> [What the task requires] Determine the number of lines in the following entries that hold the word "diode". Give only that number.

> [Information given]

□ □ □ □

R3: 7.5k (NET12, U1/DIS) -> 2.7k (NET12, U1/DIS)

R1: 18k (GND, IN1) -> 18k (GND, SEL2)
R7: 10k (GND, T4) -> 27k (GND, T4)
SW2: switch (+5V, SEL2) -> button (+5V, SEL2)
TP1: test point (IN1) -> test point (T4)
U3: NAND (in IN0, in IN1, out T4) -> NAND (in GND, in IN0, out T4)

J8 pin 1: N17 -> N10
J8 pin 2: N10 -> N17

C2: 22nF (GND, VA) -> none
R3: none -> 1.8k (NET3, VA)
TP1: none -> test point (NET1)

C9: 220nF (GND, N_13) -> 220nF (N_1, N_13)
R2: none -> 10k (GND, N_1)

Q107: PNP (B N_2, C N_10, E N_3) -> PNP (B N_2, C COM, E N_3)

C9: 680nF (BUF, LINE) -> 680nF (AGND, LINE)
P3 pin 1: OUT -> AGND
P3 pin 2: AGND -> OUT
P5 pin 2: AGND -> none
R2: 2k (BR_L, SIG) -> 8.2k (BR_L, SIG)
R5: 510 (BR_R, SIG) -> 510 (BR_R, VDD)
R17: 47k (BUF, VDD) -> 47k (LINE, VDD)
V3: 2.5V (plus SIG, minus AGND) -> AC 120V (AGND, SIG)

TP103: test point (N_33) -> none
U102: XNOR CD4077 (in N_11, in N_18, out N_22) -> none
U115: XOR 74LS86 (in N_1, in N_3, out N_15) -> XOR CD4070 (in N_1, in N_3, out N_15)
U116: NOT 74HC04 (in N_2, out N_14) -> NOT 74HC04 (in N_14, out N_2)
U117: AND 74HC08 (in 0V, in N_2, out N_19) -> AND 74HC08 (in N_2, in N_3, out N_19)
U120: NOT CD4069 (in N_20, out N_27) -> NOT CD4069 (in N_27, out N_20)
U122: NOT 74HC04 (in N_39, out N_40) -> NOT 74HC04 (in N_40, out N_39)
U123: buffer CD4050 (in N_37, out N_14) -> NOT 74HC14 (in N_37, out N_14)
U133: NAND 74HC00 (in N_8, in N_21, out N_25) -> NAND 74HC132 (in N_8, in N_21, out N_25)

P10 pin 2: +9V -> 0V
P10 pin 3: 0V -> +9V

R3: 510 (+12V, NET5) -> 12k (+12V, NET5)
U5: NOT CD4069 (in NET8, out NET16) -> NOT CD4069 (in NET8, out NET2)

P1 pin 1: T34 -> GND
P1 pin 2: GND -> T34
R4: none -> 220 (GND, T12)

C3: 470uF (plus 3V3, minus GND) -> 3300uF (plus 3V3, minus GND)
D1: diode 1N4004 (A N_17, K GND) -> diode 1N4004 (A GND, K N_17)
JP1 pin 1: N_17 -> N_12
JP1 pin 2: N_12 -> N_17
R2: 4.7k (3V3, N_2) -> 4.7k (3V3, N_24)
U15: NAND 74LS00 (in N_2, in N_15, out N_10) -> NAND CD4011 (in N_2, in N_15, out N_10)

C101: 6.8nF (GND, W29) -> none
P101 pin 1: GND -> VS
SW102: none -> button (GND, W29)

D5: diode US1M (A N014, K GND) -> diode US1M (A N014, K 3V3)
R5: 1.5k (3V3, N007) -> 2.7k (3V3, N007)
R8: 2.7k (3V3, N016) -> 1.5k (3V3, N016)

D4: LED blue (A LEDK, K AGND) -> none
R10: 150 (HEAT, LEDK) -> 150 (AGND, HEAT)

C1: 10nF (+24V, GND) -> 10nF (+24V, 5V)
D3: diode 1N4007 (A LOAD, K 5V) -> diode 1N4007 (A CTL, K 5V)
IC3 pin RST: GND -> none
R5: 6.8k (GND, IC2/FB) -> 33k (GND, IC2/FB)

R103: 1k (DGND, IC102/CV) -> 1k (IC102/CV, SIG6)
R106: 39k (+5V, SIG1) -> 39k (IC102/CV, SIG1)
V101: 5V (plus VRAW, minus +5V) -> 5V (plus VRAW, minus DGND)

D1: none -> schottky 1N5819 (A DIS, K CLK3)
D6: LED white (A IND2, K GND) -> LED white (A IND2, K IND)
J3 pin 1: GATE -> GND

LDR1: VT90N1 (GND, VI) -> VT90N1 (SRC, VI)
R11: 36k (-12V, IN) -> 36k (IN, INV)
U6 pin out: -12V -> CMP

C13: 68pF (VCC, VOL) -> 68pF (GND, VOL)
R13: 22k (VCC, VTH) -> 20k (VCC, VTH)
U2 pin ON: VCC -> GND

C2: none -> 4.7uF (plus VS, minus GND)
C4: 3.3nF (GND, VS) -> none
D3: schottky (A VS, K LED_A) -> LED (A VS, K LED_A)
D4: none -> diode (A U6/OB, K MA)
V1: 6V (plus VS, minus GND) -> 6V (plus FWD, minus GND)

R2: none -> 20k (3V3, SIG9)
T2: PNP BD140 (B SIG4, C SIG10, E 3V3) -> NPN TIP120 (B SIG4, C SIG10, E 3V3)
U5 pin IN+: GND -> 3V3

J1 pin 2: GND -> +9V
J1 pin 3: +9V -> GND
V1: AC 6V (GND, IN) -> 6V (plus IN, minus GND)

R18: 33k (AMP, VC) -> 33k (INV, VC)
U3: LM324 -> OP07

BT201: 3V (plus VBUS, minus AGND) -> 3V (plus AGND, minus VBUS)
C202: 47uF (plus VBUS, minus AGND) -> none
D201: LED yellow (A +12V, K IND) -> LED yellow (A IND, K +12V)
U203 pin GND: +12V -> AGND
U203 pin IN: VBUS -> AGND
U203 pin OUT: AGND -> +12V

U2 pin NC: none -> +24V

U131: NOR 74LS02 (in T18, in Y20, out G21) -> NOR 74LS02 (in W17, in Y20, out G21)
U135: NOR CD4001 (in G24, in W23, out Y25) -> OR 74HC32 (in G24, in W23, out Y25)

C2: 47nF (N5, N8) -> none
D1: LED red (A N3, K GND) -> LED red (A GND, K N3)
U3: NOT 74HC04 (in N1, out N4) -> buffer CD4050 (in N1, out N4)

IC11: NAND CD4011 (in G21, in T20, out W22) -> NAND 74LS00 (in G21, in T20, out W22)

□ □ □ □

> [Response to this exercise] 4